__HOW TO COMPLETE THIS TASK__
Up to and including the line with "Someone rotated the phone in royal", restate the material below word for word, beginning with its first line.

### GIVEN RECORDS ###

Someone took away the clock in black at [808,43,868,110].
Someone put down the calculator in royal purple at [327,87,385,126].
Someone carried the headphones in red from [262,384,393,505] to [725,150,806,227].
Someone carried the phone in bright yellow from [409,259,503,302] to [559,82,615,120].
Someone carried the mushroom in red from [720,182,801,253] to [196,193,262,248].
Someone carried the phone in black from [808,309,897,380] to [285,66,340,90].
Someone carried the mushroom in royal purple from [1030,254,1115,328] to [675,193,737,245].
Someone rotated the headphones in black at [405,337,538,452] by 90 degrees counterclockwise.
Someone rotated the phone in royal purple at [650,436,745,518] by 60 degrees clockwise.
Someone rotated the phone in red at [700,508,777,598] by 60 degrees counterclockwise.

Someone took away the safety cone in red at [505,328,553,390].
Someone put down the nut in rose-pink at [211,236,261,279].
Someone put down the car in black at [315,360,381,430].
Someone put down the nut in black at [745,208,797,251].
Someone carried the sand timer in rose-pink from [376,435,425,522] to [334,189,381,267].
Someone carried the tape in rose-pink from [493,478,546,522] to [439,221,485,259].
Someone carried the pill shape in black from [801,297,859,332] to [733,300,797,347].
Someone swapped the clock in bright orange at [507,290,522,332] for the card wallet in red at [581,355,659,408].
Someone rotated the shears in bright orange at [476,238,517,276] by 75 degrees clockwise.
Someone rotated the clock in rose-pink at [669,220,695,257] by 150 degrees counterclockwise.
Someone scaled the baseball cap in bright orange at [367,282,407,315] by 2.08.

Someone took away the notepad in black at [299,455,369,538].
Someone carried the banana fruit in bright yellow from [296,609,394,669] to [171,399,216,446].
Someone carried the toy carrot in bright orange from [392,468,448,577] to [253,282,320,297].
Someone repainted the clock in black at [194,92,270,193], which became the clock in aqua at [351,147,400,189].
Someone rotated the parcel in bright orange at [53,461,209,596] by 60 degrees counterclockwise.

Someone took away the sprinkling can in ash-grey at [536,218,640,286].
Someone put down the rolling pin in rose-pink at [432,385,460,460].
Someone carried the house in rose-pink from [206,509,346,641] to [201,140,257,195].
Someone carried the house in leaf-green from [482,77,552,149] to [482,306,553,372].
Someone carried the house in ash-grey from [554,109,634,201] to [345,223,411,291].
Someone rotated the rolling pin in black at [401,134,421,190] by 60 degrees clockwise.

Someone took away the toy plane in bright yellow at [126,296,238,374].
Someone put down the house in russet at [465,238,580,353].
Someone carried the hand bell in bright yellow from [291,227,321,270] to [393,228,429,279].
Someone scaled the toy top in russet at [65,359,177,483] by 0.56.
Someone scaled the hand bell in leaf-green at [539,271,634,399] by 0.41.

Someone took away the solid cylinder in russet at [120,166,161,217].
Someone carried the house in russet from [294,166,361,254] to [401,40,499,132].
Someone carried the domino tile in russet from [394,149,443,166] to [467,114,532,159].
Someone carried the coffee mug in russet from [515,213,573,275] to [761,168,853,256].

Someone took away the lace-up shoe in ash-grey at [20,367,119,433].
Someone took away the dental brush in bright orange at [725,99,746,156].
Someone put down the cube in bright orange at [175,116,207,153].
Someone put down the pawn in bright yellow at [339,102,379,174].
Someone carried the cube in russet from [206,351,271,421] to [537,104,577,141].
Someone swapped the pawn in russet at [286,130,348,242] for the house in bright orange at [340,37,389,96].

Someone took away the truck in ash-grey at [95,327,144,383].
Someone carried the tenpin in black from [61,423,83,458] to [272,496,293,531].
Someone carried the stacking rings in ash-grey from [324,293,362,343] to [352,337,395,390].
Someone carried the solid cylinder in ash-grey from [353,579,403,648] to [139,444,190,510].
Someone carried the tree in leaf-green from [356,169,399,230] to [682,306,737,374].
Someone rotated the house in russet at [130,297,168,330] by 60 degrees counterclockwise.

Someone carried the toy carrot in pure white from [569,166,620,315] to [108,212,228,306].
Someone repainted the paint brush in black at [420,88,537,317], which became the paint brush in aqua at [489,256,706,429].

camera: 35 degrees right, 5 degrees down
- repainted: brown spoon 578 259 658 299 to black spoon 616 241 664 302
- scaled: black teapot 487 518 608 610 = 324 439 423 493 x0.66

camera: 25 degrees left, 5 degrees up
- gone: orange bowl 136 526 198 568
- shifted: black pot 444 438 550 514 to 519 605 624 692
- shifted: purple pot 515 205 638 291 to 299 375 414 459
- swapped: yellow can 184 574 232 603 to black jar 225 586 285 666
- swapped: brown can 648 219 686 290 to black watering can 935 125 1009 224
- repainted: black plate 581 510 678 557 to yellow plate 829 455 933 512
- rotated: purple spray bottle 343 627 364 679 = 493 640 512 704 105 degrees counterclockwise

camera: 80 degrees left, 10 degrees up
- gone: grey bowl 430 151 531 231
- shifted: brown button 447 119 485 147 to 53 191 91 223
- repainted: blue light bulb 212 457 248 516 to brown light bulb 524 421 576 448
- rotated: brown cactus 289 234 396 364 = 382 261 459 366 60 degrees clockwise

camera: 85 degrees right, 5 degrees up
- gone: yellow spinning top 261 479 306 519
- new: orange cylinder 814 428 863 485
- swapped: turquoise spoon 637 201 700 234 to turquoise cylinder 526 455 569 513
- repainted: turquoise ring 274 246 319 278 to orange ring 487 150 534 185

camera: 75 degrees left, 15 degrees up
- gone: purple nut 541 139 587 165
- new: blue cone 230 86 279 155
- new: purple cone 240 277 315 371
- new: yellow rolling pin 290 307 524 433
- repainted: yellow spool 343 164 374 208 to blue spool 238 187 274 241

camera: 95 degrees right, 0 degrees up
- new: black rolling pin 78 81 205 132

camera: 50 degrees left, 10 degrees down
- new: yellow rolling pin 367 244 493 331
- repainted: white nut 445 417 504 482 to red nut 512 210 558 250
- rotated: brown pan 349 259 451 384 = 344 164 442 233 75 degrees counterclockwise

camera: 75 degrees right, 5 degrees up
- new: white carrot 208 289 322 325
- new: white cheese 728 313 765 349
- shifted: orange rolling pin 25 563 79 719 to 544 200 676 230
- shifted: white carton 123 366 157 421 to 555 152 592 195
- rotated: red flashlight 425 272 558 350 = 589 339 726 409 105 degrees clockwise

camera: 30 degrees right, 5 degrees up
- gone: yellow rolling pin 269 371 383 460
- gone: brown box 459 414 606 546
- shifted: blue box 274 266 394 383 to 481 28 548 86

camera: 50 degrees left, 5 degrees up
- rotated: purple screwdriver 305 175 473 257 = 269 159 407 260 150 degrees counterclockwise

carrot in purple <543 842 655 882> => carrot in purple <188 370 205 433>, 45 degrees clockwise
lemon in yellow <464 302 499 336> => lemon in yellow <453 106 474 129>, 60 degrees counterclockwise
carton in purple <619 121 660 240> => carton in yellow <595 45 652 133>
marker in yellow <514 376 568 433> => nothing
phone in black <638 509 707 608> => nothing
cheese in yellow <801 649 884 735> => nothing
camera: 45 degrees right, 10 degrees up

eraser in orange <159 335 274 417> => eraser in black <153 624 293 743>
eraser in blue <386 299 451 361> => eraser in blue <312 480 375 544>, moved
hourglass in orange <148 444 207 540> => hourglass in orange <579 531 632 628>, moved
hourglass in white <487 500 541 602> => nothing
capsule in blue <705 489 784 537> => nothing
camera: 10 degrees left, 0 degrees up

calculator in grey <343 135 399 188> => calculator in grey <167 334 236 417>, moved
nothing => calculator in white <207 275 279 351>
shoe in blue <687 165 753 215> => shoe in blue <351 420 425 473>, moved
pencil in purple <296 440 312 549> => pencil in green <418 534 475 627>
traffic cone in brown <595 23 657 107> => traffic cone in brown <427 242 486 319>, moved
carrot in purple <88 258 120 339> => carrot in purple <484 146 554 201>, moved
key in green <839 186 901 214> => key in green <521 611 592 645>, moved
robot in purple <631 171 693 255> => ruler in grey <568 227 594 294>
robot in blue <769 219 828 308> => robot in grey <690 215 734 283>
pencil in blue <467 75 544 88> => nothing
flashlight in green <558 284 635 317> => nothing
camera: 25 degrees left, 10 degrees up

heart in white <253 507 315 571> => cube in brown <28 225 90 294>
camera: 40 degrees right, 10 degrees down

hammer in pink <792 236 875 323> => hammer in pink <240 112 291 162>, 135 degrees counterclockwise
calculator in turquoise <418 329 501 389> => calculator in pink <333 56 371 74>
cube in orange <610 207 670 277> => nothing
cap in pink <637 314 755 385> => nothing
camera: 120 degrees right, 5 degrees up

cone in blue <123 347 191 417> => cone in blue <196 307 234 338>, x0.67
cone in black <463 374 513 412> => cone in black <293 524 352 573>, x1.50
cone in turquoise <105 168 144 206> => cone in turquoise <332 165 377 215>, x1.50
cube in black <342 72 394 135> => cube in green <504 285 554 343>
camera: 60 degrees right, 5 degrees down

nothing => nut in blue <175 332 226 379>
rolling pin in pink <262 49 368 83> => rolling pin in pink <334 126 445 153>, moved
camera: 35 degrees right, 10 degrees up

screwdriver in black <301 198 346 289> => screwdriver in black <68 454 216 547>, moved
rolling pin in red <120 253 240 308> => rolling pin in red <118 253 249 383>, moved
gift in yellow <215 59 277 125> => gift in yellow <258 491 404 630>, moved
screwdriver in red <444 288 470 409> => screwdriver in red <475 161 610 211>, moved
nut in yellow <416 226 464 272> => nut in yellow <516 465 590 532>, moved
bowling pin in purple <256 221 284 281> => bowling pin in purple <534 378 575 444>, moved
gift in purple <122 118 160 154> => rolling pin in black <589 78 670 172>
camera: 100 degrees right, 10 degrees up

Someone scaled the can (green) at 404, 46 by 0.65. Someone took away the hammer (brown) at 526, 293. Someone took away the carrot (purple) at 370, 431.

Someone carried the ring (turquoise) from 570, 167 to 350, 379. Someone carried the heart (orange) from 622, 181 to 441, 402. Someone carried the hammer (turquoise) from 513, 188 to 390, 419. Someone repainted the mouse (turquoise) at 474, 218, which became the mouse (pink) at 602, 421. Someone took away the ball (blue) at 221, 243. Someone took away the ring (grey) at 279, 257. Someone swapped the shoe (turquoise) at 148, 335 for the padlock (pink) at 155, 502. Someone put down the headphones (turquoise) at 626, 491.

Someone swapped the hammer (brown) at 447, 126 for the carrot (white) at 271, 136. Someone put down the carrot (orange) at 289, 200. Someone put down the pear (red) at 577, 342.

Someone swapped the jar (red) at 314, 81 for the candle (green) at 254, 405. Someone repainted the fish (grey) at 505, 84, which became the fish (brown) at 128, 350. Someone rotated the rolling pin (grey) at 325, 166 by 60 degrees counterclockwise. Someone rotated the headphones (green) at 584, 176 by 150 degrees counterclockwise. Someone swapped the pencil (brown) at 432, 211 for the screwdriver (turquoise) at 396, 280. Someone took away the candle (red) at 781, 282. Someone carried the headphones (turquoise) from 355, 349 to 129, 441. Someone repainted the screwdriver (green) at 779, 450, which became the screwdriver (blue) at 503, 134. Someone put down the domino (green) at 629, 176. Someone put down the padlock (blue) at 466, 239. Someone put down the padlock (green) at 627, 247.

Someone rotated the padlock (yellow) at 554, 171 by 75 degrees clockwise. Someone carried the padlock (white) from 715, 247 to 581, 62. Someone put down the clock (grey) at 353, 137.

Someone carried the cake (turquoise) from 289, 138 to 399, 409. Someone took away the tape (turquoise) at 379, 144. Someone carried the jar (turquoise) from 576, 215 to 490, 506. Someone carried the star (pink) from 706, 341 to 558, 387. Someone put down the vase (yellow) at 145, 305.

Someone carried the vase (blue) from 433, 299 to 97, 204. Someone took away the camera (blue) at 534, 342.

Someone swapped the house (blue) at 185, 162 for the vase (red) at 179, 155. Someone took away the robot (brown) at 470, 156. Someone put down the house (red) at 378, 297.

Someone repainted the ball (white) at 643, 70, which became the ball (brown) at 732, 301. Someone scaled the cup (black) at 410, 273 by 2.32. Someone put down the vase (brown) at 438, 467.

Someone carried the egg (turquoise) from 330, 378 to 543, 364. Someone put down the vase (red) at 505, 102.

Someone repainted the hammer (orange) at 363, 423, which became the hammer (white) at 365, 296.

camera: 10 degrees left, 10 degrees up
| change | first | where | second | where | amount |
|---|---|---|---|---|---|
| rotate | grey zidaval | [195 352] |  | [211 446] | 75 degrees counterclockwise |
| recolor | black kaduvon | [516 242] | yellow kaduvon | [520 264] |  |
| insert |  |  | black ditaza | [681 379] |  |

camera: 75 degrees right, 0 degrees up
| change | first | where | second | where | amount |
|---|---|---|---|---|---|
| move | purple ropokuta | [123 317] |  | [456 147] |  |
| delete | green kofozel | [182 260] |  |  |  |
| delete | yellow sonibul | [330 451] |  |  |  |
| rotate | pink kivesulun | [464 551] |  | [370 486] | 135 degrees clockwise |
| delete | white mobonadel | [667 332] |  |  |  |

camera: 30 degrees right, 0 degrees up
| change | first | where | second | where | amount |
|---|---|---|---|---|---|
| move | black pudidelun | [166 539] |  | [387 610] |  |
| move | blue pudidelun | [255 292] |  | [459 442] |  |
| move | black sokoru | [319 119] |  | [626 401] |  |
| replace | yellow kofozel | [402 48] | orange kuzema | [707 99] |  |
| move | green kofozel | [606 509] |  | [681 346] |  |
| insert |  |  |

###

__EXERCISE OUTPUT__
Someone took away the clock in black at [808,43,868,110].
Someone put down the calculator in royal purple at [327,87,385,126].
Someone carried the headphones in red from [262,384,393,505] to [725,150,806,227].
Someone carried the phone in bright yellow from [409,259,503,302] to [559,82,615,120].
Someone carried the mushroom in red from [720,182,801,253] to [196,193,262,248].
Someone carried the phone in black from [808,309,897,380] to [285,66,340,90].
Someone carried the mushroom in royal purple from [1030,254,1115,328] to [675,193,737,245].
Someone rotated the headphones in black at [405,337,538,452] by 90 degrees counterclockwise.
Someone rotated the phone in royal purple at [650,436,745,518] by 60 degrees clockwise.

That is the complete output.